Recorded data

[Start of section]

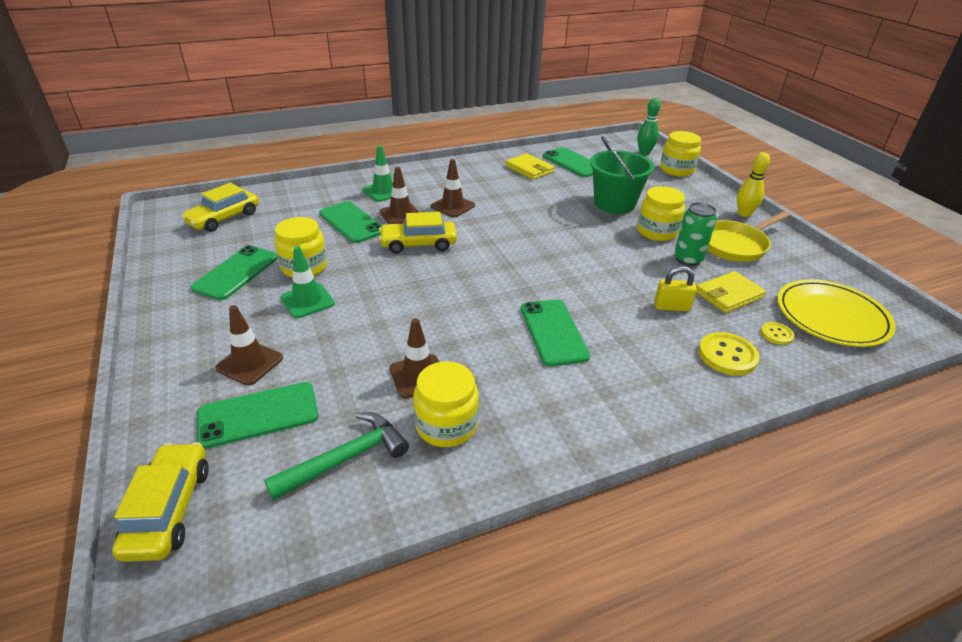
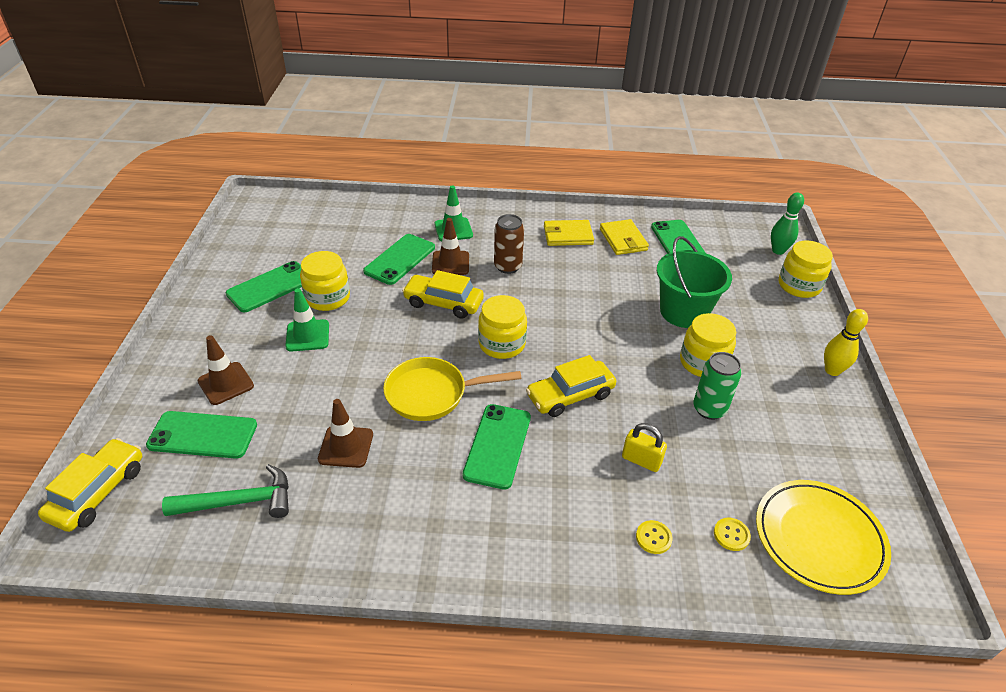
camera: 25 degrees right, 5 degrees up
(224, 218) = (295, 223): yellow car -> yellow car (570, 395)
(351, 222) = (400, 259): green phone -> green phone turned 45 degrees clockwise
(446, 425) = (335, 504): yellow jar -> yellow jar (502, 344)
(452, 206) = (508, 266): brown traffic cone -> brown can
(727, 355) = (653, 538): yellow button -> yellow button, size x0.57
(728, 295) = (718, 468): yellow wallet -> yellow wallet (568, 235)
(735, 245) = (783, 409): yellow pan -> yellow pan (432, 394)

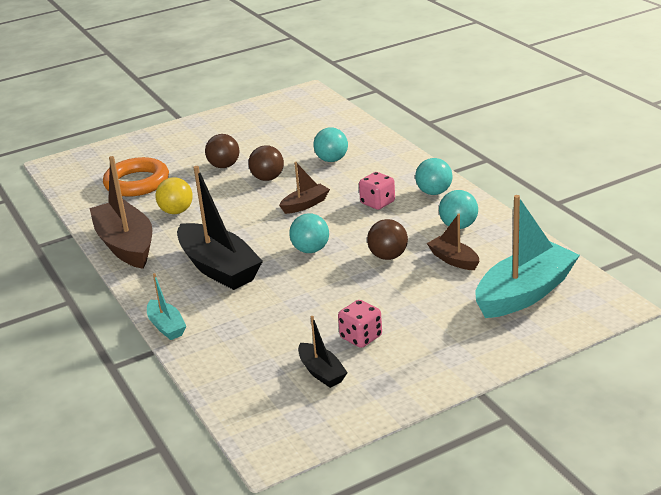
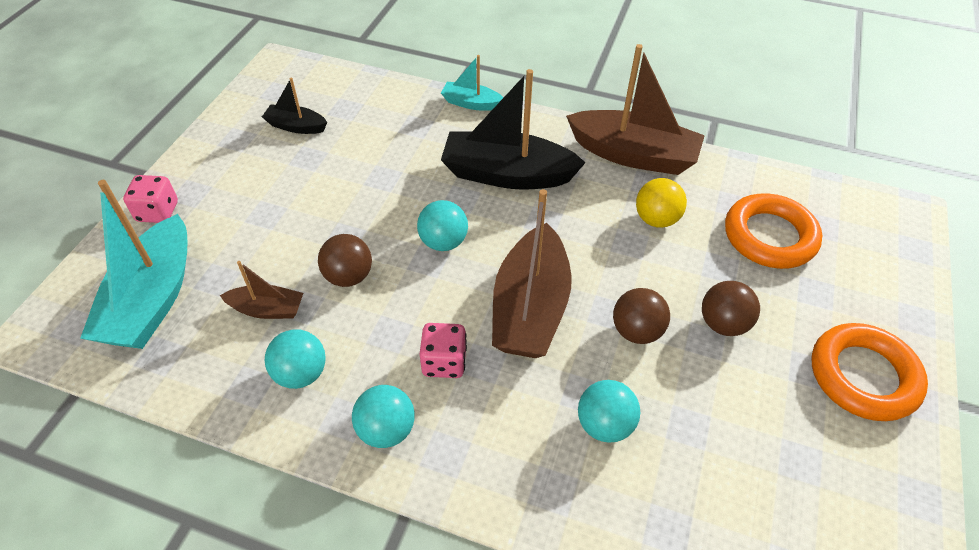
camera: 135 degrees right, 20 degrees up
(200, 133) = (863, 376): none -> orange ring
(305, 205) = (530, 308): brown boat -> brown boat, size x1.99
(361, 337) = (291, 170): pink dice -> pink dice (158, 212)

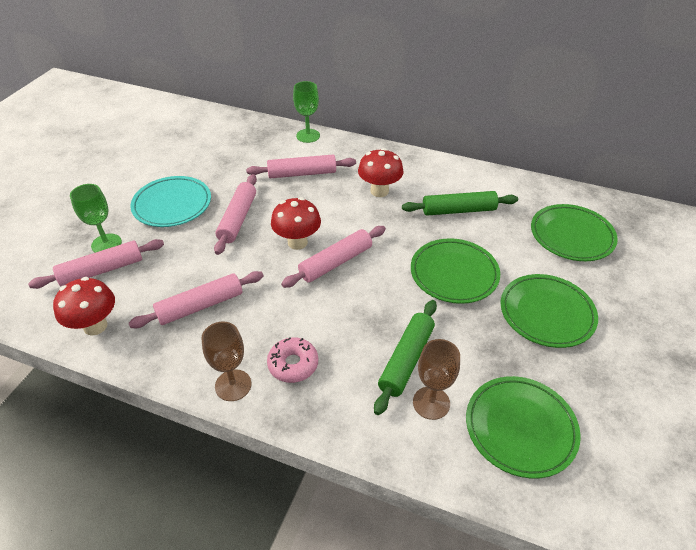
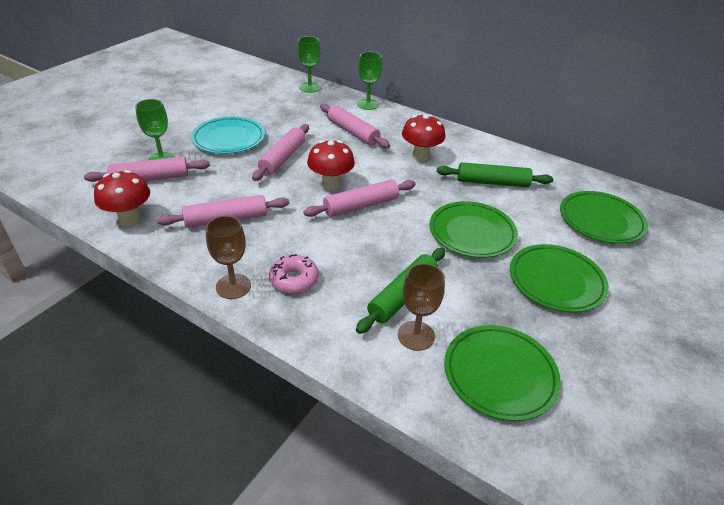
camera: 10 degrees right, 5 degrees down
(240, 124) = (309, 87): none -> green goblet
(302, 173) = (353, 132): pink rolling pin -> pink rolling pin turned 45 degrees clockwise

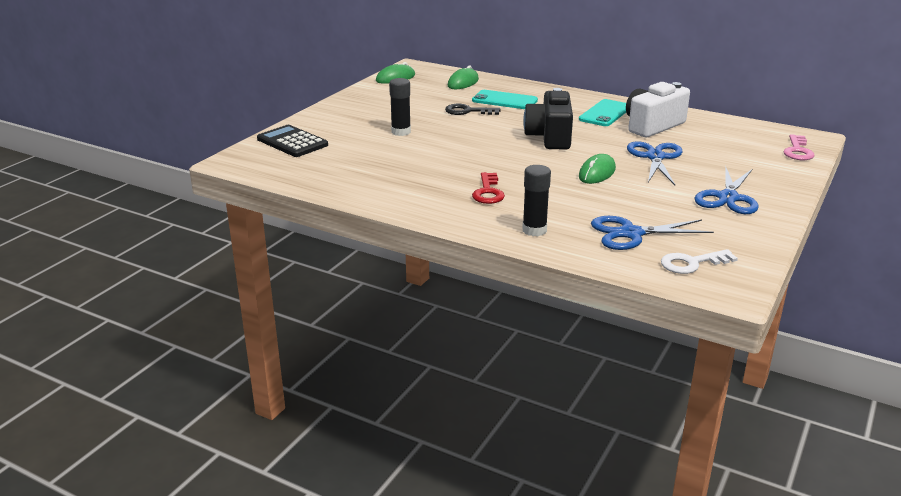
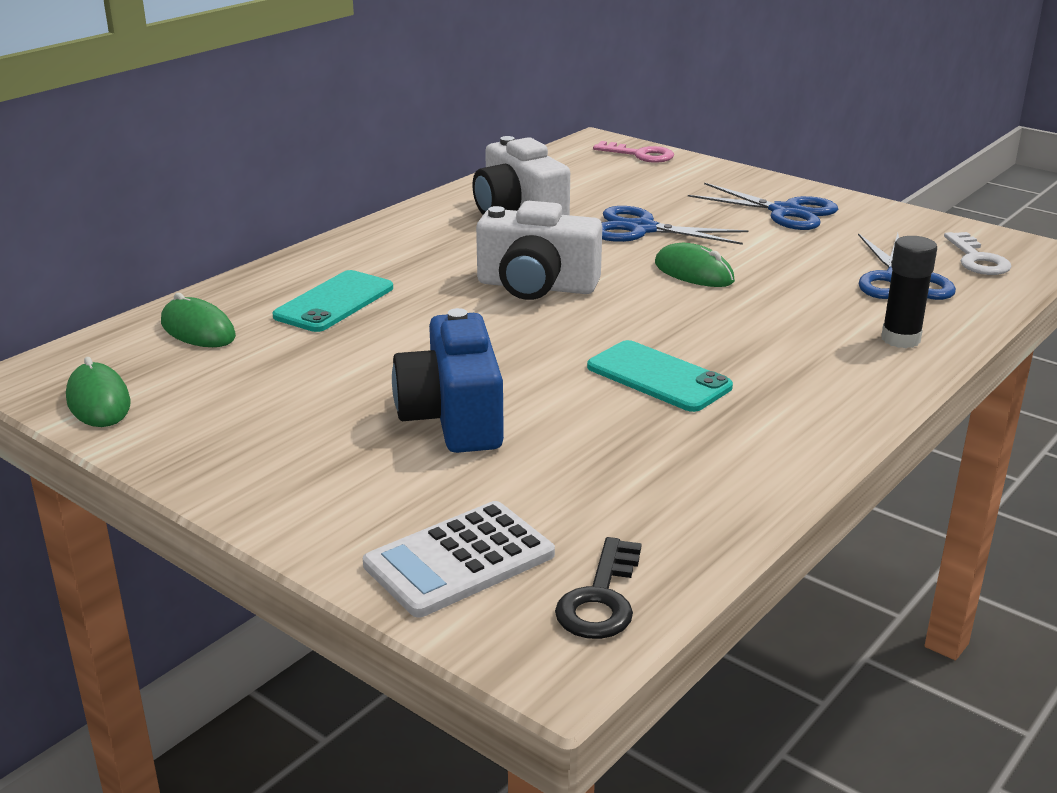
camera: 80 degrees left, 0 degrees up
(292, 142) = (459, 560): black calculator -> white calculator
(401, 132) = (453, 417): black glue stick -> blue camera
(468, 111) = (372, 341): black key -> black key (600, 599)
(488, 192) = (761, 359): red key -> none
(550, 137) = (536, 286): black camera -> white camera
(605, 113) = (449, 235): turquoise phone -> turquoise phone (658, 377)

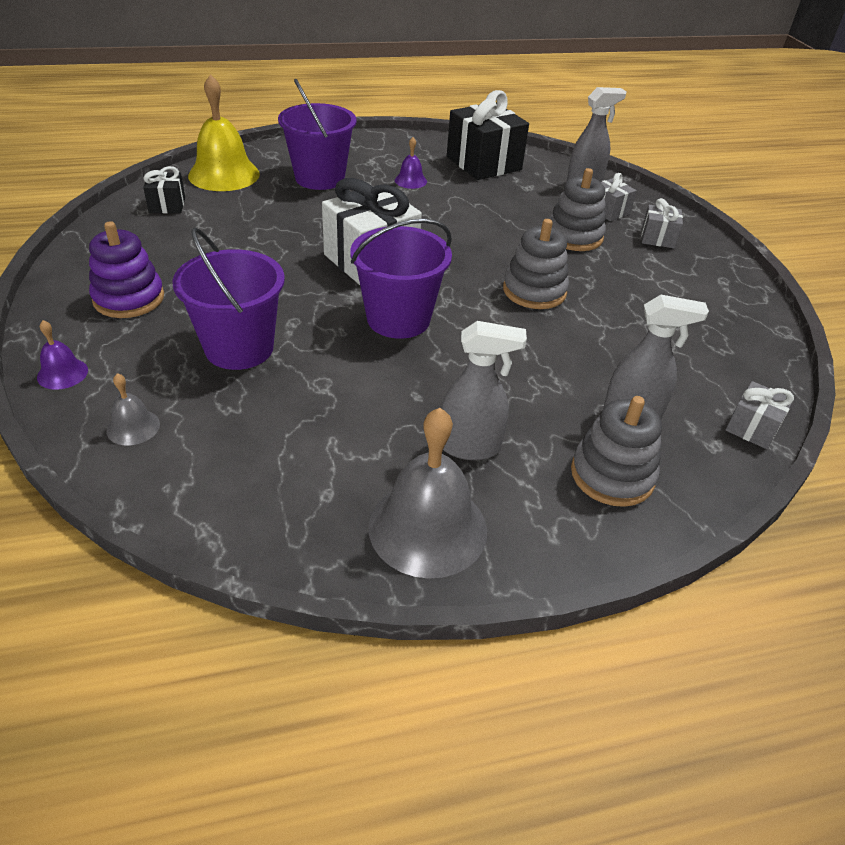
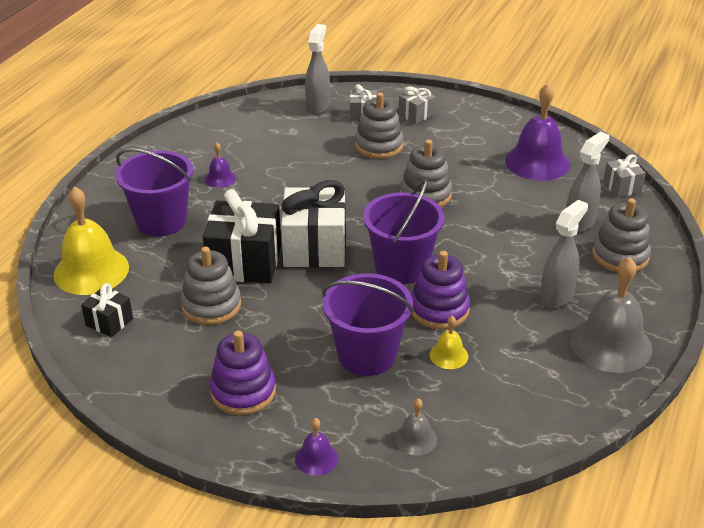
camera: 50 degrees left, 5 degrees down
(232, 240) = (211, 305): none -> grey stacking toy
(286, 401) = (448, 355): none -> yellow bell
(355, 368) = (439, 310): none -> purple stacking toy
(484, 163) = (235, 133): black gift -> black gift (245, 262)
(700, 343) = (537, 162): none -> purple bell

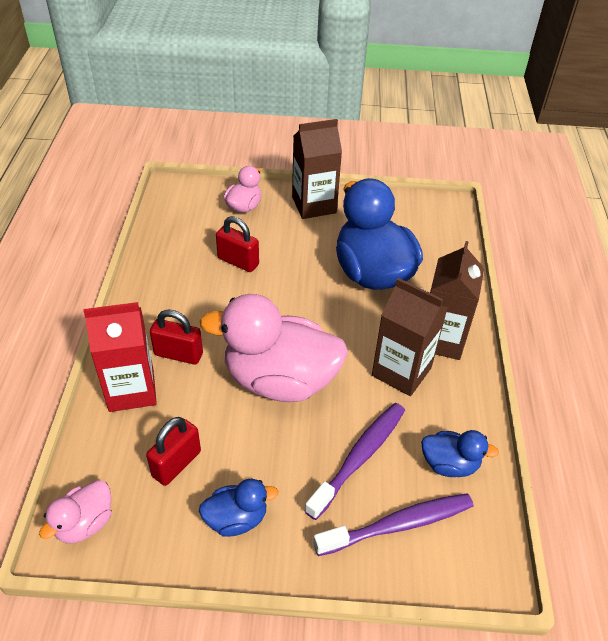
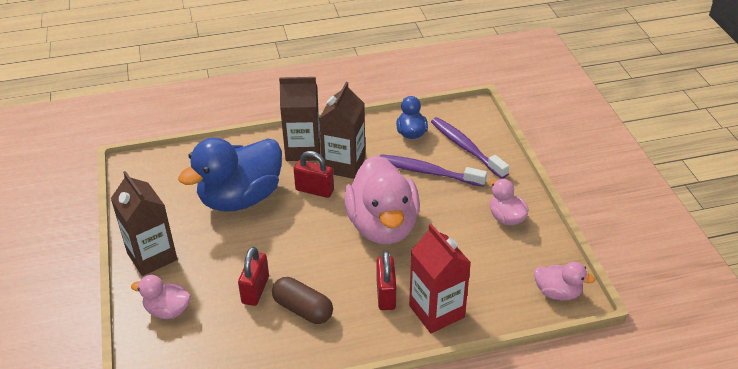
camera: 105 degrees left, 5 degrees down
(176, 464) = (485, 260): red padlock -> red padlock (314, 190)
(196, 288) = (303, 309): none -> brown capsule
(236, 519) = (506, 218): blue duck -> pink duck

[End of section]

What you will do
Every record above must reappear exactly in the answer, minus its pictures.

Exercise result
camera: 25 degrees right, 5 degrees up
(224, 218) = (295, 223): yellow car -> yellow car (570, 395)
(351, 222) = (400, 259): green phone -> green phone turned 45 degrees clockwise
(446, 425) = (335, 504): yellow jar -> yellow jar (502, 344)
(452, 206) = (508, 266): brown traffic cone -> brown can
(727, 355) = (653, 538): yellow button -> yellow button, size x0.57
(728, 295) = (718, 468): yellow wallet -> yellow wallet (568, 235)
(735, 245) = (783, 409): yellow pan -> yellow pan (432, 394)

camera: 135 degrees right, 20 degrees up
(200, 133) = (863, 376): none -> orange ring
(305, 205) = (530, 308): brown boat -> brown boat, size x1.99
(361, 337) = (291, 170): pink dice -> pink dice (158, 212)

camera: 10 degrees right, 5 degrees down
(240, 124) = (309, 87): none -> green goblet
(302, 173) = (353, 132): pink rolling pin -> pink rolling pin turned 45 degrees clockwise

camera: 80 degrees left, 0 degrees up
(292, 142) = (459, 560): black calculator -> white calculator
(401, 132) = (453, 417): black glue stick -> blue camera
(468, 111) = (372, 341): black key -> black key (600, 599)
(488, 192) = (761, 359): red key -> none
(550, 137) = (536, 286): black camera -> white camera
(605, 113) = (449, 235): turquoise phone -> turquoise phone (658, 377)

camera: 50 degrees left, 5 degrees down
(232, 240) = (211, 305): none -> grey stacking toy
(286, 401) = (448, 355): none -> yellow bell
(355, 368) = (439, 310): none -> purple stacking toy
(484, 163) = (235, 133): black gift -> black gift (245, 262)
(700, 343) = (537, 162): none -> purple bell

camera: 105 degrees left, 5 degrees down
(176, 464) = (485, 260): red padlock -> red padlock (314, 190)
(196, 288) = (303, 309): none -> brown capsule
(236, 519) = (506, 218): blue duck -> pink duck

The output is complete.